GIVEN RECORDS Start Marker

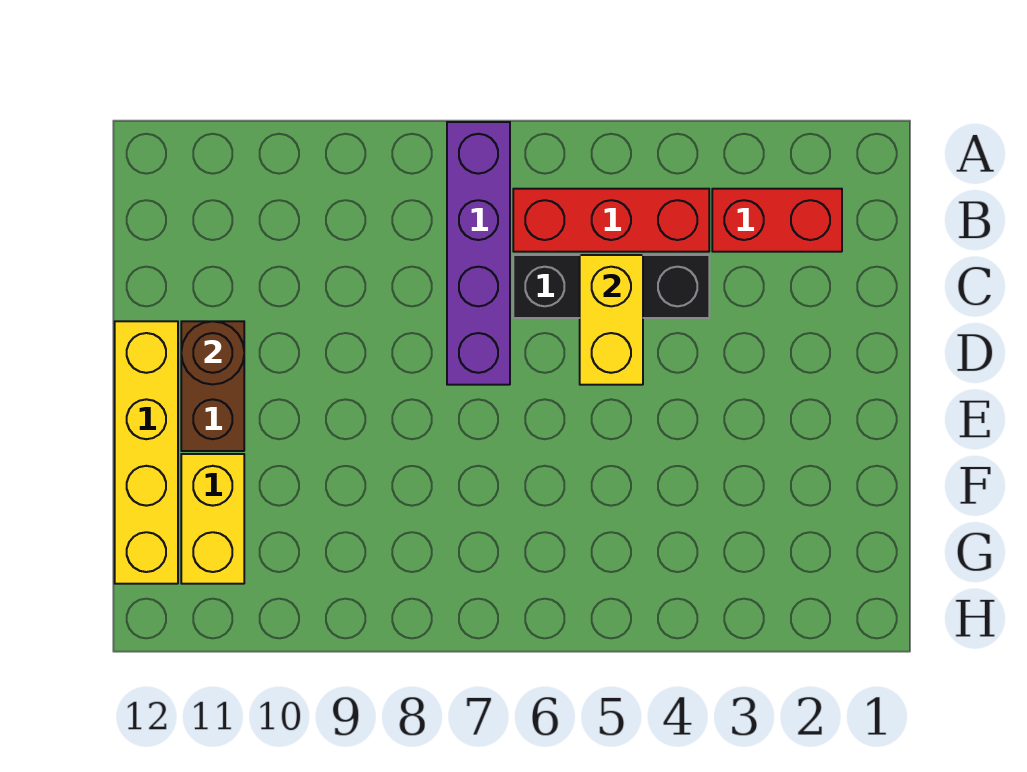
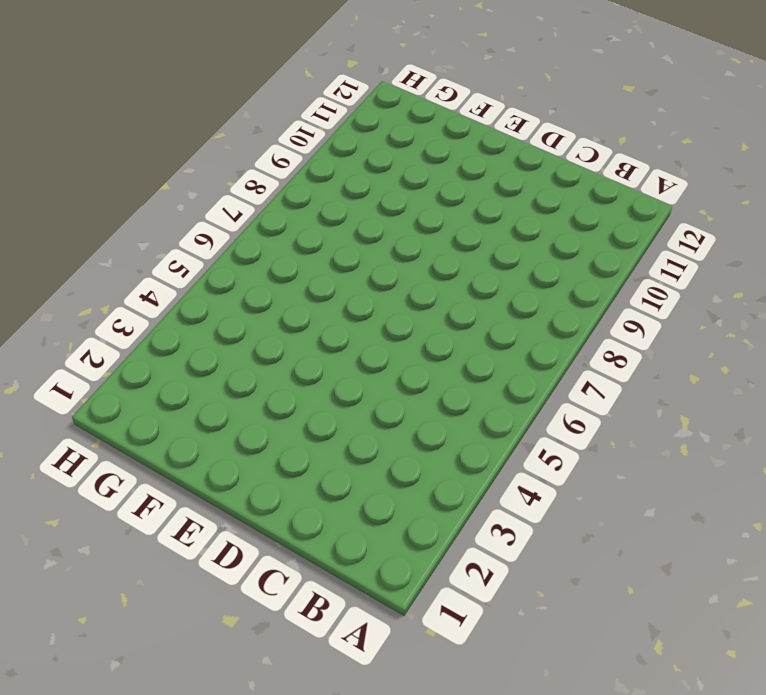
none -> purple brick A7:D7 level 1
none -> red brick B2:B3 level 1

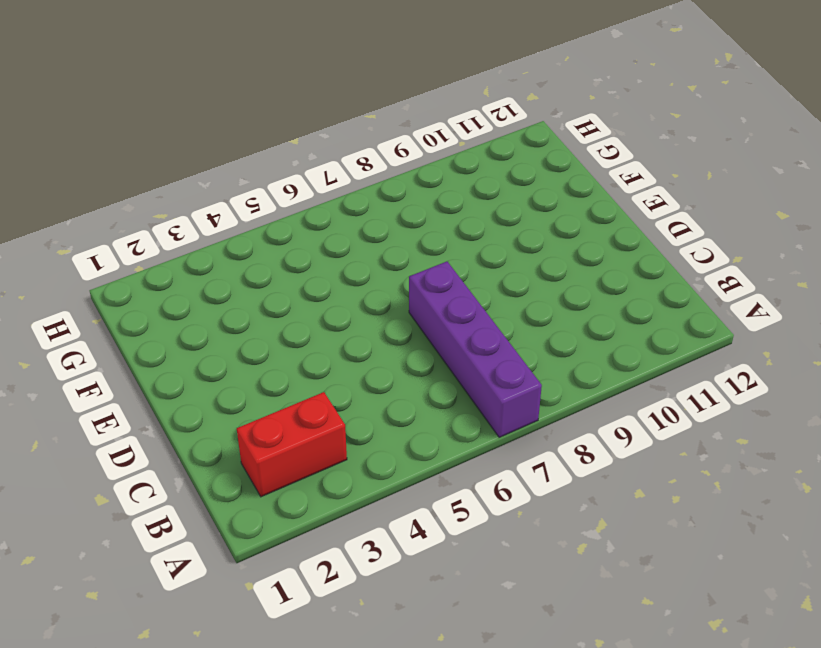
none -> red brick B4:B6 level 1
none -> black brick C4:C6 level 1

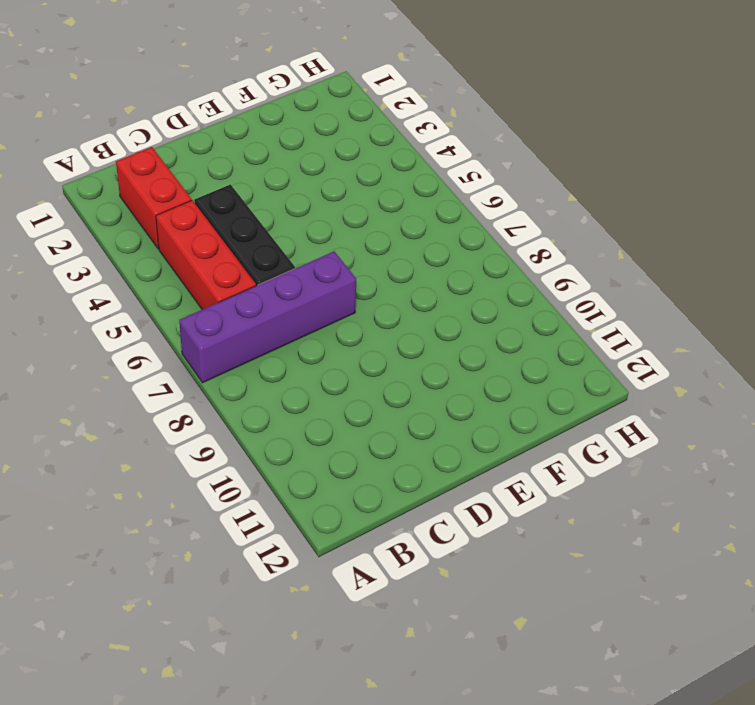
none -> brown brick D11:E11 level 1
none -> yellow brick D12:G12 level 1

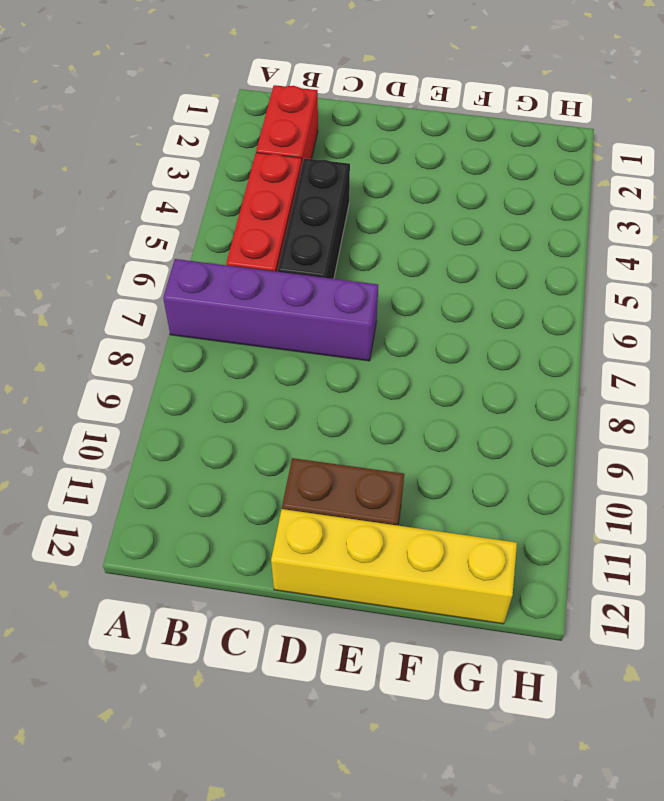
none -> yellow brick F11:G11 level 1
none -> yellow brick C5:D5 level 2

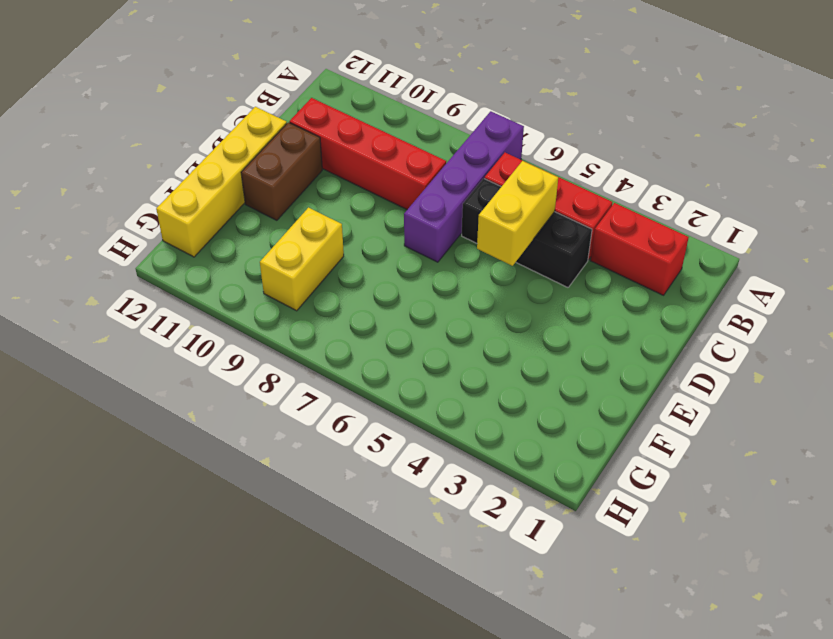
red brick C8:C11 level 1 -> none
yellow brick F9:G9 level 1 -> yellow brick F11:G11 level 1
none -> brown round brick D11 level 2

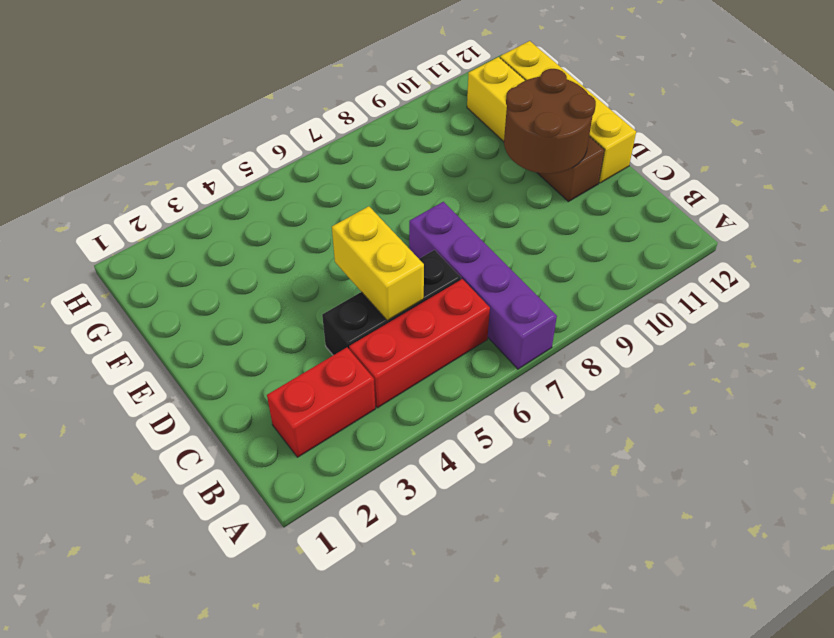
brown round brick D10:E11 level 2 -> brown round brick D11 level 2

GIVEN RECORDS End Marker

## WHAT YOU WILL DO
Please copy the records above word for word, leaving out every picture.

## TASK SOLUTION
none -> purple brick A7:D7 level 1
none -> red brick B2:B3 level 1

none -> red brick B4:B6 level 1
none -> black brick C4:C6 level 1

none -> brown brick D11:E11 level 1
none -> yellow brick D12:G12 level 1

none -> yellow brick F11:G11 level 1
none -> yellow brick C5:D5 level 2

red brick C8:C11 level 1 -> none
yellow brick F9:G9 level 1 -> yellow brick F11:G11 level 1
none -> brown round brick D11 level 2

brown round brick D10:E11 level 2 -> brown round brick D11 level 2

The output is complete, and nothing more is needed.